_The problem_
Lines that include the string "orange" are the ones to copy from the entries below.
*** Material to process ***
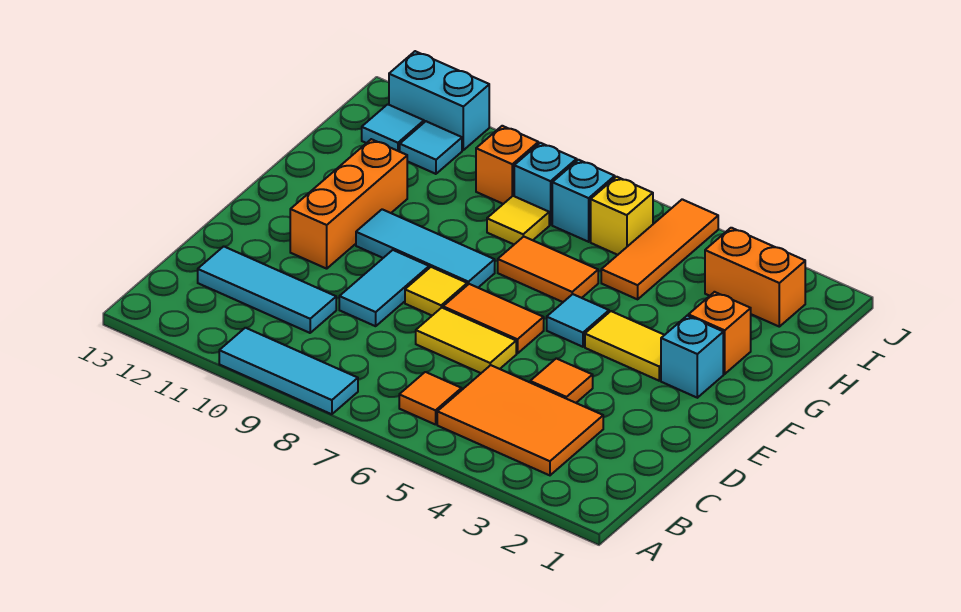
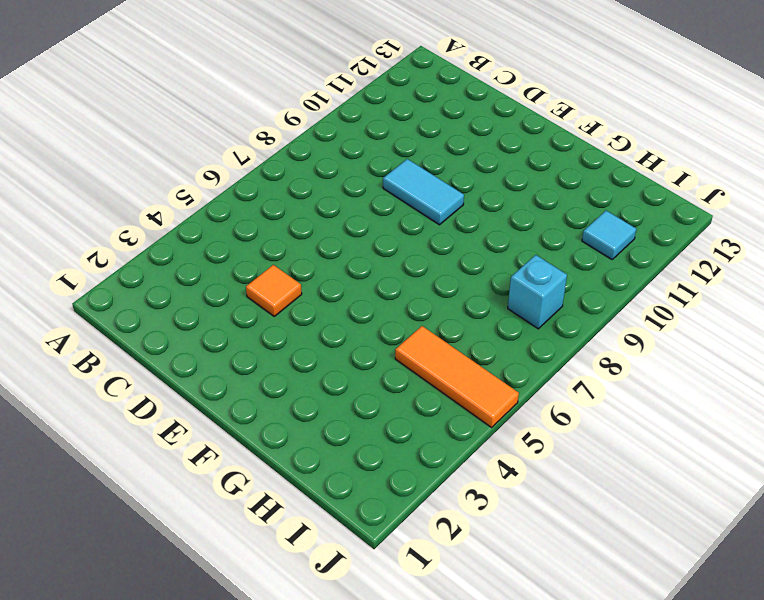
none -> cyan tile A8:A10 level 1
none -> orange tile B3:C5 level 1
none -> orange tile B6 level 1

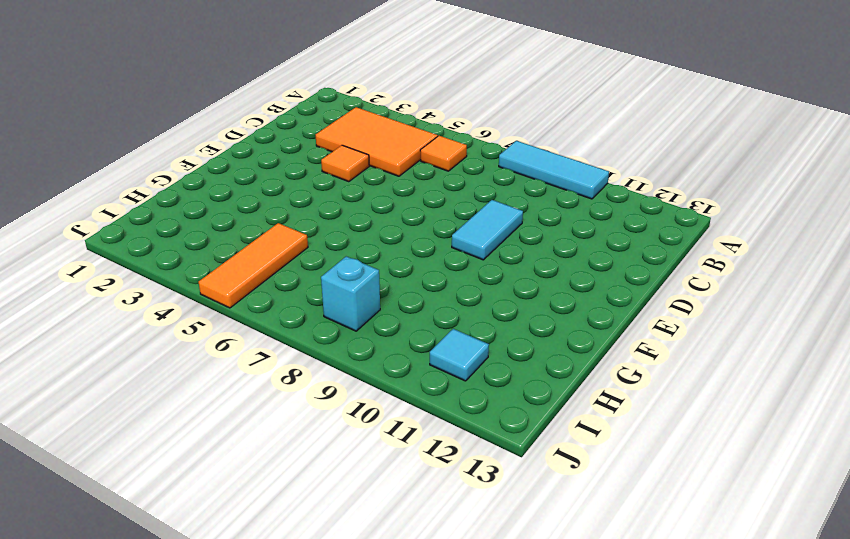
none -> cyan tile C10:C12 level 1
none -> yellow tile D6:D7 level 1
none -> orange tile E6:E7 level 1

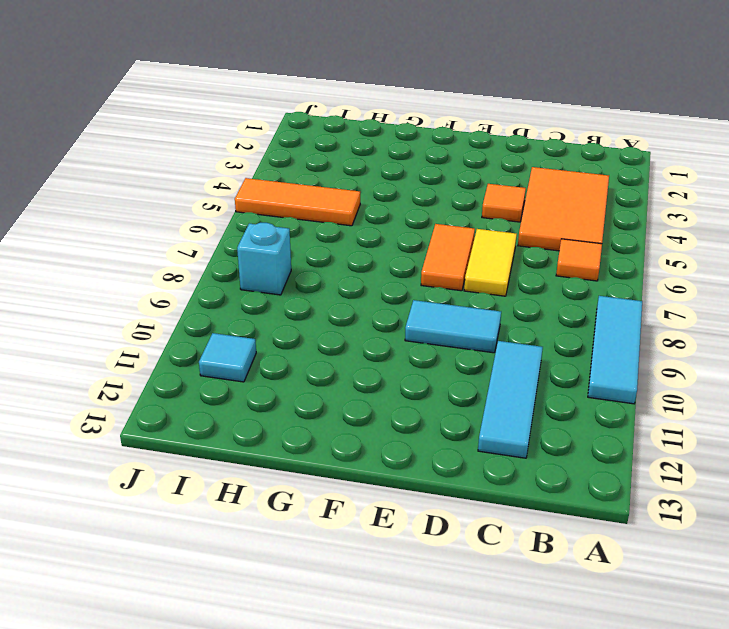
none -> yellow tile E8 level 1
none -> orange brick E11:G11 level 1
none -> cyan brick F2 level 1

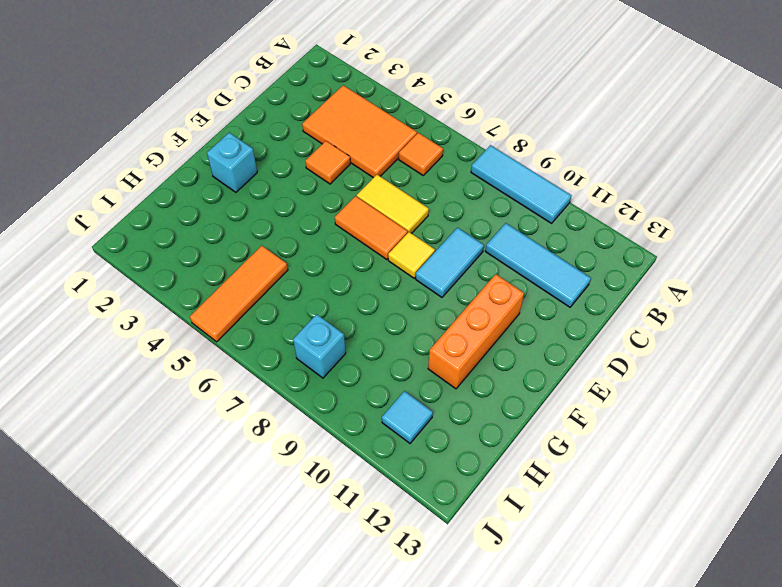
none -> yellow tile F3:F4 level 1
none -> cyan tile F5 level 1
none -> cyan tile F8:F10 level 1

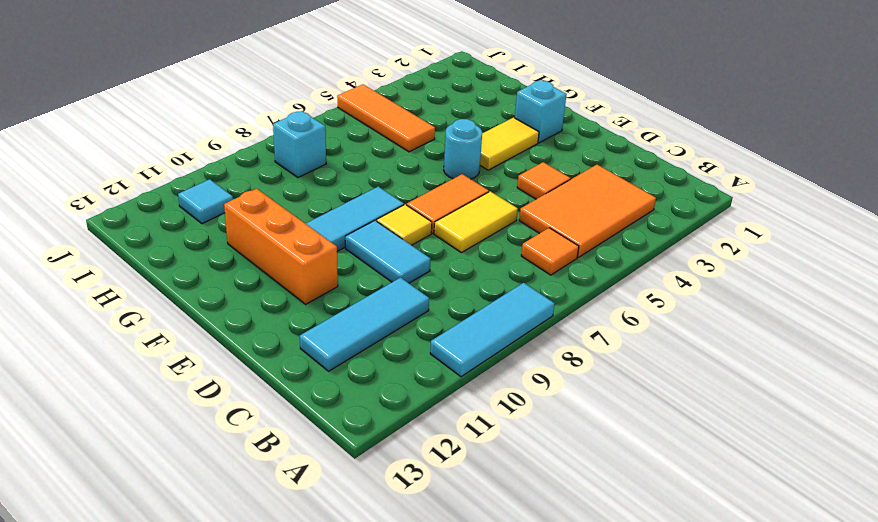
cyan round brick F5 level 1 -> cyan tile F5 level 1
none -> orange brick G2 level 1
none -> orange tile G6:G7 level 1
none -> yellow tile H8 level 1

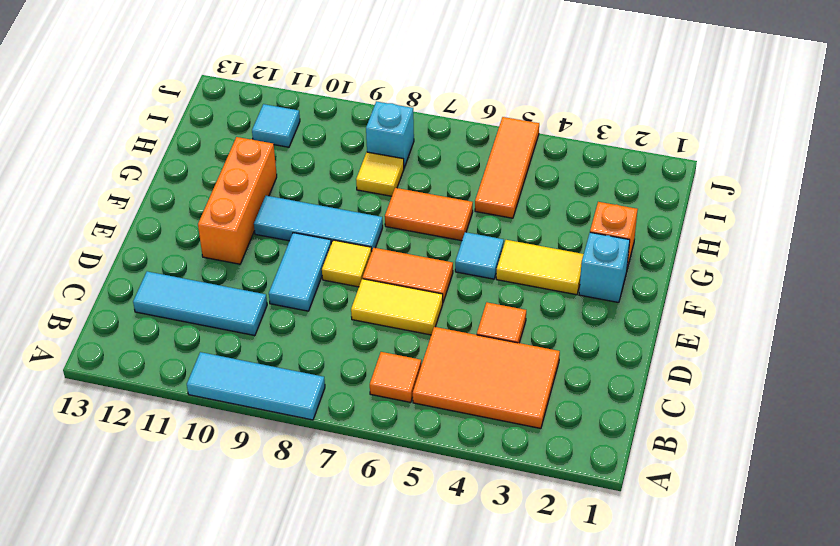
none -> orange brick I2:I3 level 1
none -> yellow brick I6 level 1
none -> cyan brick I7 level 1

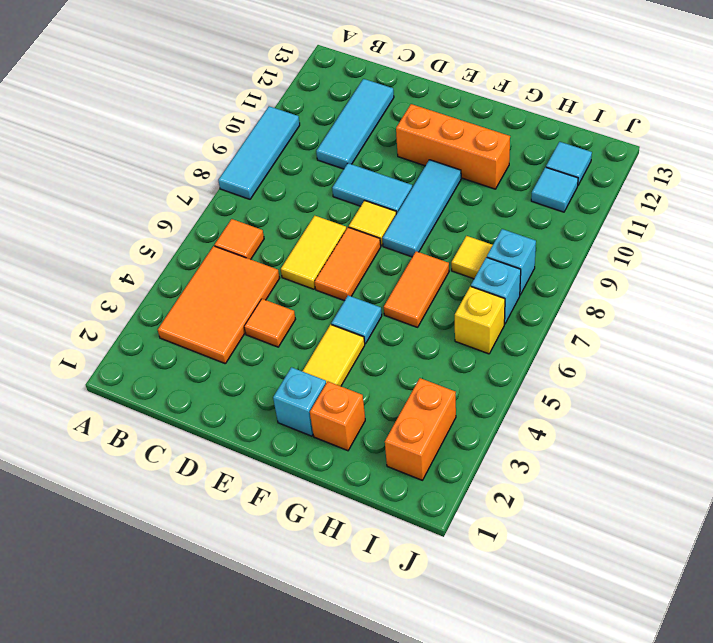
none -> orange tile H5:J5 level 1
none -> orange brick I9 level 1
none -> cyan brick J11:J12 level 1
*** End of Material to process ***
_Exercise response_
none -> orange tile B3:C5 level 1
none -> orange tile B6 level 1
none -> orange tile E6:E7 level 1
none -> orange brick E11:G11 level 1
none -> orange brick G2 level 1
none -> orange tile G6:G7 level 1
none -> orange brick I2:I3 level 1
none -> orange tile H5:J5 level 1
none -> orange brick I9 level 1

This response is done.